:: What the exercise asks ::
The full listing below should be copied verbatim.

---- Records for processing

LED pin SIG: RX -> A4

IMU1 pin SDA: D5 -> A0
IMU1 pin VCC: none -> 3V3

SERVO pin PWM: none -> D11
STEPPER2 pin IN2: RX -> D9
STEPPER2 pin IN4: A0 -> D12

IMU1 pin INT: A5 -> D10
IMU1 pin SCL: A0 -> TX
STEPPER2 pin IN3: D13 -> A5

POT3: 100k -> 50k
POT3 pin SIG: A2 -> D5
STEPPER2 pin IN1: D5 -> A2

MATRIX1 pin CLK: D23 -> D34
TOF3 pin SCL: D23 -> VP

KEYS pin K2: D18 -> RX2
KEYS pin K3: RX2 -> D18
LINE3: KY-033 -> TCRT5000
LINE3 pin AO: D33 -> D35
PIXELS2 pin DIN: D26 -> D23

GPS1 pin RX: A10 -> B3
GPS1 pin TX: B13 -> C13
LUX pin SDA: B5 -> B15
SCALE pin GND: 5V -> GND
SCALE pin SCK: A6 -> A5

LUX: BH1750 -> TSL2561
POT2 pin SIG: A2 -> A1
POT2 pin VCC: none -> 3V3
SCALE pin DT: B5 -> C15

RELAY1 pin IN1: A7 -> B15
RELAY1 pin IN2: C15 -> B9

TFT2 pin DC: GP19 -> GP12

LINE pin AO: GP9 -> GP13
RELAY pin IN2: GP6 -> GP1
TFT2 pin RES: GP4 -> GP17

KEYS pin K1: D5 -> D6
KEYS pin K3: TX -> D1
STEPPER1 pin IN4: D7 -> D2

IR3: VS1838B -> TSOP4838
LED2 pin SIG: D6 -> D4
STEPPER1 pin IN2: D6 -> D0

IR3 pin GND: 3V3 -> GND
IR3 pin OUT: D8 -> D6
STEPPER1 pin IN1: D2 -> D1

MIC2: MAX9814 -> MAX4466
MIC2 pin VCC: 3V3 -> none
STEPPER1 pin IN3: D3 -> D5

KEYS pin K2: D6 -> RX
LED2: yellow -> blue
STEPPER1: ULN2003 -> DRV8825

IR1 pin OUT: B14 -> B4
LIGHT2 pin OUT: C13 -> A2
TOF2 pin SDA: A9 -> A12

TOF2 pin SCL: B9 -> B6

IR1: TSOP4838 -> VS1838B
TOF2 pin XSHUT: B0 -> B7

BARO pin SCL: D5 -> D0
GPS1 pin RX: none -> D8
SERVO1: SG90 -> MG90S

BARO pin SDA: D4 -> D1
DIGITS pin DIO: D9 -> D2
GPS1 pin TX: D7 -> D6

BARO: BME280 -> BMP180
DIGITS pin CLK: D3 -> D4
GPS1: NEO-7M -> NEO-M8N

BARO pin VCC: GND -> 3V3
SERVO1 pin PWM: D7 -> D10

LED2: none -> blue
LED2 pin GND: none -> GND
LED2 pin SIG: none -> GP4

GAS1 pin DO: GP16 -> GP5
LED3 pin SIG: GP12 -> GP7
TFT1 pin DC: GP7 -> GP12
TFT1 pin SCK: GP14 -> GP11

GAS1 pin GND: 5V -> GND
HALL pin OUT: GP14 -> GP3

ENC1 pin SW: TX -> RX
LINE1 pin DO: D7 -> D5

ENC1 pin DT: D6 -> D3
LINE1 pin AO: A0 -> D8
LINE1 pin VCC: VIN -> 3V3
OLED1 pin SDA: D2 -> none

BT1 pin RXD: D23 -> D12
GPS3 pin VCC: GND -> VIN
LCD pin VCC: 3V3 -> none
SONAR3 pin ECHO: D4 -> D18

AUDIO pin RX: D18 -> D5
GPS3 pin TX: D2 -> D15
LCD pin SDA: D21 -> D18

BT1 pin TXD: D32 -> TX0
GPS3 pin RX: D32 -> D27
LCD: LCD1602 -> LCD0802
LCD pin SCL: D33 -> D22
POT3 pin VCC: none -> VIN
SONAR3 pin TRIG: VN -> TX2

--------

:: Answer box ::
LED pin SIG: RX -> A4

IMU1 pin SDA: D5 -> A0
IMU1 pin VCC: none -> 3V3

SERVO pin PWM: none -> D11
STEPPER2 pin IN2: RX -> D9
STEPPER2 pin IN4: A0 -> D12

IMU1 pin INT: A5 -> D10
IMU1 pin SCL: A0 -> TX
STEPPER2 pin IN3: D13 -> A5

POT3: 100k -> 50k
POT3 pin SIG: A2 -> D5
STEPPER2 pin IN1: D5 -> A2

MATRIX1 pin CLK: D23 -> D34
TOF3 pin SCL: D23 -> VP

KEYS pin K2: D18 -> RX2
KEYS pin K3: RX2 -> D18
LINE3: KY-033 -> TCRT5000
LINE3 pin AO: D33 -> D35
PIXELS2 pin DIN: D26 -> D23

GPS1 pin RX: A10 -> B3
GPS1 pin TX: B13 -> C13
LUX pin SDA: B5 -> B15
SCALE pin GND: 5V -> GND
SCALE pin SCK: A6 -> A5

LUX: BH1750 -> TSL2561
POT2 pin SIG: A2 -> A1
POT2 pin VCC: none -> 3V3
SCALE pin DT: B5 -> C15

RELAY1 pin IN1: A7 -> B15
RELAY1 pin IN2: C15 -> B9

TFT2 pin DC: GP19 -> GP12

LINE pin AO: GP9 -> GP13
RELAY pin IN2: GP6 -> GP1
TFT2 pin RES: GP4 -> GP17

KEYS pin K1: D5 -> D6
KEYS pin K3: TX -> D1
STEPPER1 pin IN4: D7 -> D2

IR3: VS1838B -> TSOP4838
LED2 pin SIG: D6 -> D4
STEPPER1 pin IN2: D6 -> D0

IR3 pin GND: 3V3 -> GND
IR3 pin OUT: D8 -> D6
STEPPER1 pin IN1: D2 -> D1

MIC2: MAX9814 -> MAX4466
MIC2 pin VCC: 3V3 -> none
STEPPER1 pin IN3: D3 -> D5

KEYS pin K2: D6 -> RX
LED2: yellow -> blue
STEPPER1: ULN2003 -> DRV8825

IR1 pin OUT: B14 -> B4
LIGHT2 pin OUT: C13 -> A2
TOF2 pin SDA: A9 -> A12

TOF2 pin SCL: B9 -> B6

IR1: TSOP4838 -> VS1838B
TOF2 pin XSHUT: B0 -> B7

BARO pin SCL: D5 -> D0
GPS1 pin RX: none -> D8
SERVO1: SG90 -> MG90S

BARO pin SDA: D4 -> D1
DIGITS pin DIO: D9 -> D2
GPS1 pin TX: D7 -> D6

BARO: BME280 -> BMP180
DIGITS pin CLK: D3 -> D4
GPS1: NEO-7M -> NEO-M8N

BARO pin VCC: GND -> 3V3
SERVO1 pin PWM: D7 -> D10

LED2: none -> blue
LED2 pin GND: none -> GND
LED2 pin SIG: none -> GP4

GAS1 pin DO: GP16 -> GP5
LED3 pin SIG: GP12 -> GP7
TFT1 pin DC: GP7 -> GP12
TFT1 pin SCK: GP14 -> GP11

GAS1 pin GND: 5V -> GND
HALL pin OUT: GP14 -> GP3

ENC1 pin SW: TX -> RX
LINE1 pin DO: D7 -> D5

ENC1 pin DT: D6 -> D3
LINE1 pin AO: A0 -> D8
LINE1 pin VCC: VIN -> 3V3
OLED1 pin SDA: D2 -> none

BT1 pin RXD: D23 -> D12
GPS3 pin VCC: GND -> VIN
LCD pin VCC: 3V3 -> none
SONAR3 pin ECHO: D4 -> D18

AUDIO pin RX: D18 -> D5
GPS3 pin TX: D2 -> D15
LCD pin SDA: D21 -> D18

BT1 pin TXD: D32 -> TX0
GPS3 pin RX: D32 -> D27
LCD: LCD1602 -> LCD0802
LCD pin SCL: D33 -> D22
POT3 pin VCC: none -> VIN
SONAR3 pin TRIG: VN -> TX2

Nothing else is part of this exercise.